Find "red slope C9:D10" and "blue brick H2" in the records below. Copy the lines holding them and every line between, exactly, and no others.

Data for the task
————
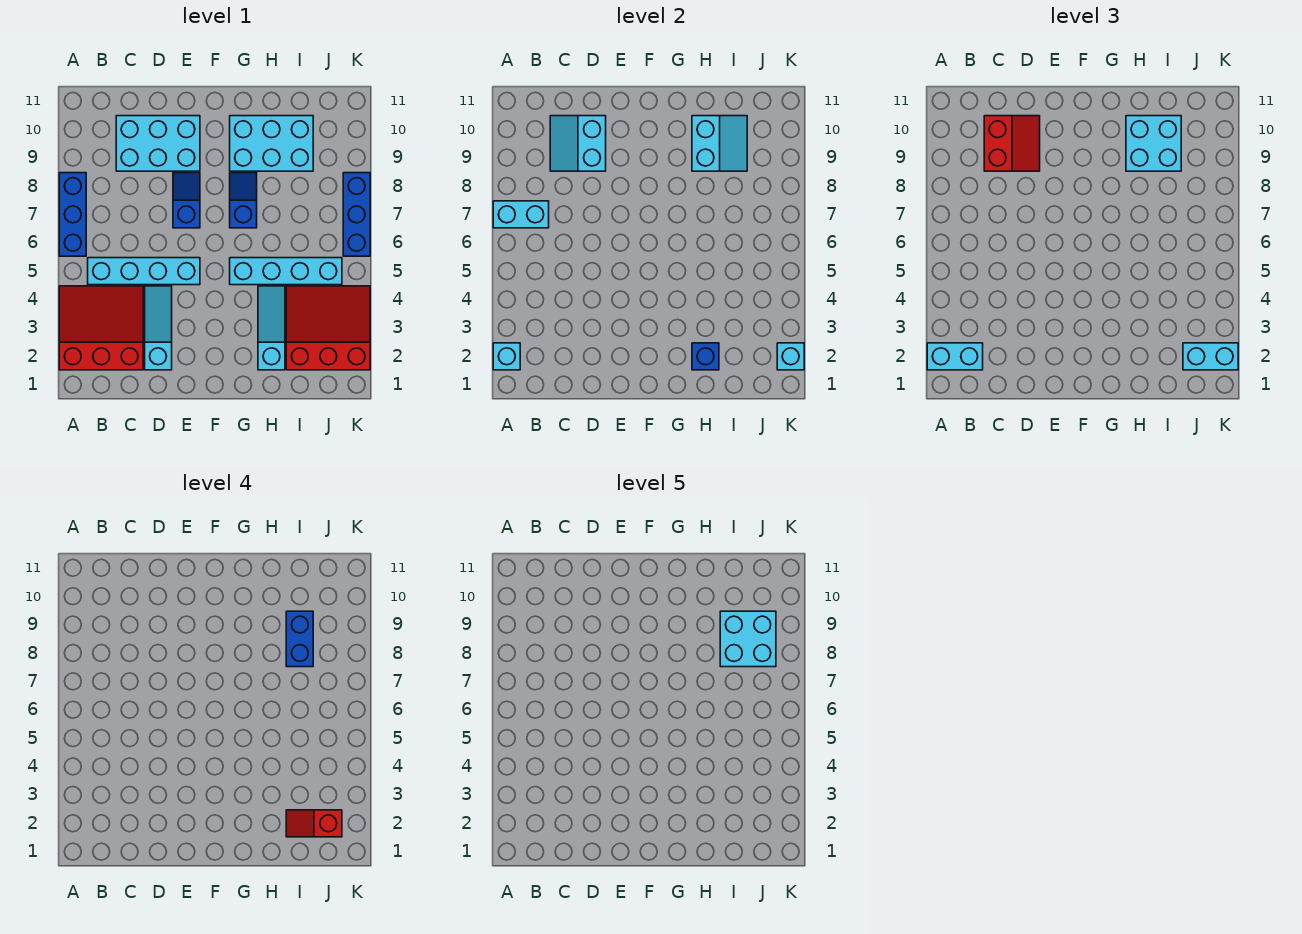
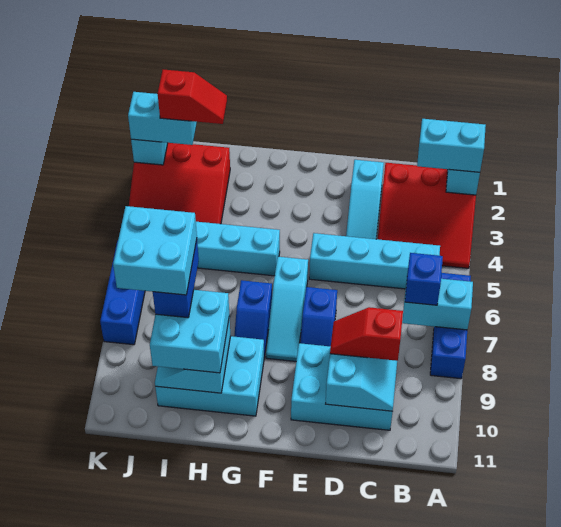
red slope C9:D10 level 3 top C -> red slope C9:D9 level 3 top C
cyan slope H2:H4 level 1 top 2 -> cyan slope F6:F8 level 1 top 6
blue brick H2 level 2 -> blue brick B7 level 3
————
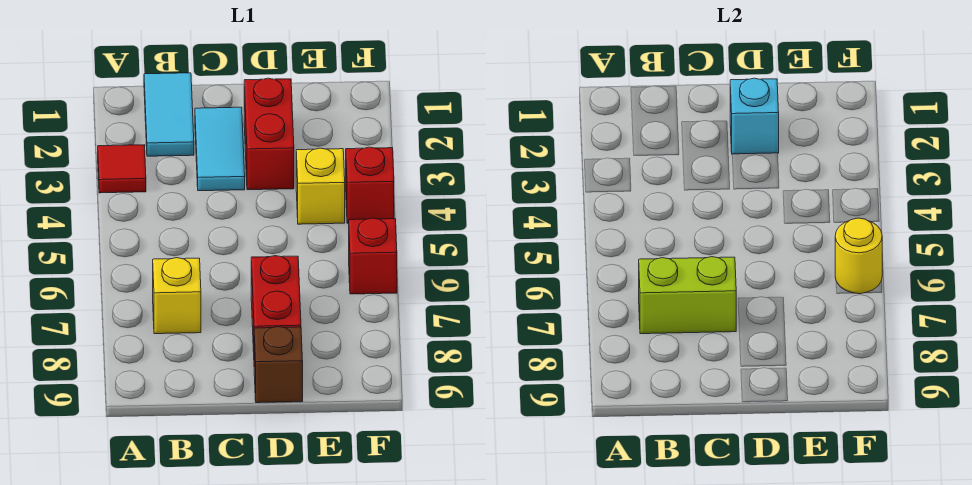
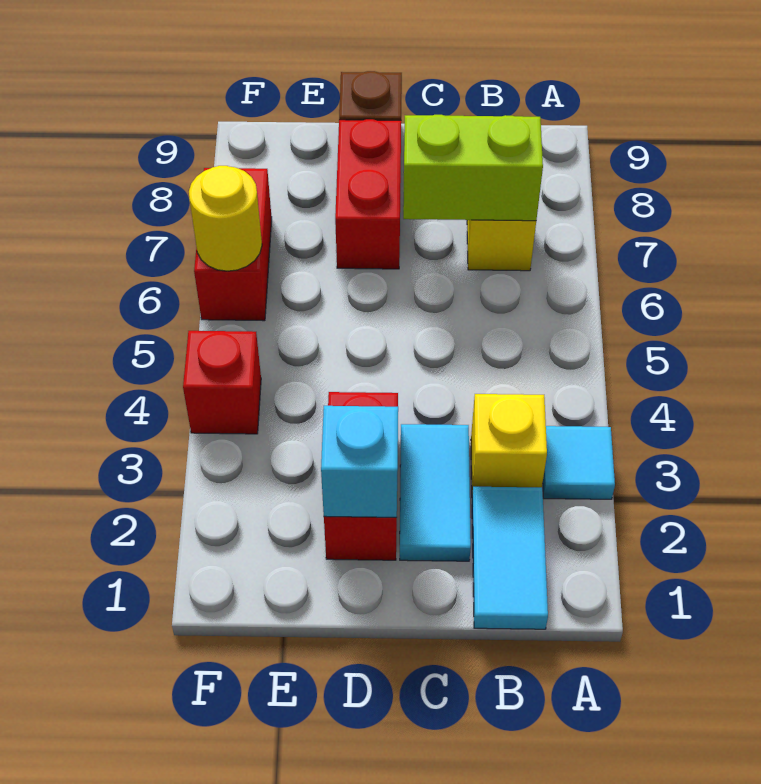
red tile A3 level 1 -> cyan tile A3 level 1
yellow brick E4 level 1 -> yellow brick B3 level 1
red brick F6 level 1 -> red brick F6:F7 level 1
————
Solution to this problem
red slope C9:D10 level 3 top C -> red slope C9:D9 level 3 top C
cyan slope H2:H4 level 1 top 2 -> cyan slope F6:F8 level 1 top 6
blue brick H2 level 2 -> blue brick B7 level 3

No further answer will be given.